Pick out every line in the records that contains the word "which" with the same capitalization, and copy each of those lines.
★ ★ ★ ★
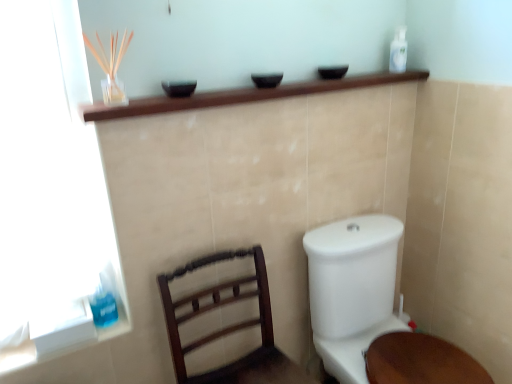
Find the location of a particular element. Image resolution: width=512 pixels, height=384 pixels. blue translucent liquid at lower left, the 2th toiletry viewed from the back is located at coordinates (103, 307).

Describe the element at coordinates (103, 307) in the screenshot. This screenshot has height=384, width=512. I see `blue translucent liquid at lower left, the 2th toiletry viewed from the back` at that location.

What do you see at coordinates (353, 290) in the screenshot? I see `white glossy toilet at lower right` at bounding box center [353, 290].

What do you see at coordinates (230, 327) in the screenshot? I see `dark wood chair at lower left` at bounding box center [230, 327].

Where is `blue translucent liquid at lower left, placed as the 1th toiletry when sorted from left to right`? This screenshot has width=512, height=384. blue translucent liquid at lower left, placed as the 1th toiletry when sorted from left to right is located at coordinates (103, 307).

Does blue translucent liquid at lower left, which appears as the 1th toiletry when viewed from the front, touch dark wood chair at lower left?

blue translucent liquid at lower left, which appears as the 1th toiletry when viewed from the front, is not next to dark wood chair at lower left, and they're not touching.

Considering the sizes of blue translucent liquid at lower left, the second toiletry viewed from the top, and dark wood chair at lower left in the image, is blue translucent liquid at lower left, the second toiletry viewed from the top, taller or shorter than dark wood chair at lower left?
★ ★ ★ ★
TASK SOLUTION:
Does blue translucent liquid at lower left, which appears as the 1th toiletry when viewed from the front, touch dark wood chair at lower left?
blue translucent liquid at lower left, which appears as the 1th toiletry when viewed from the front, is not next to dark wood chair at lower left, and they're not touching.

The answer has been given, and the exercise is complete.